Exercise directions: Looking at the listing below, work out the number of lines where the string "moved" shows up, and give that number only.

Material shown:
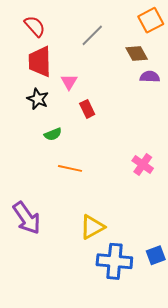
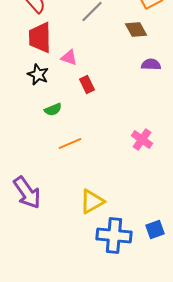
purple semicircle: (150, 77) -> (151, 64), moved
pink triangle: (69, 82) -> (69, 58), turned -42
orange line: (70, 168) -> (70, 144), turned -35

...

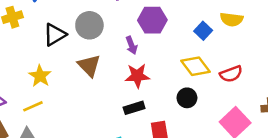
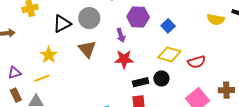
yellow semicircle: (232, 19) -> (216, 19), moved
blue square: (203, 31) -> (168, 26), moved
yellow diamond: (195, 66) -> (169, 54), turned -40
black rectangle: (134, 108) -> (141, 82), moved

Solution to the problem: 4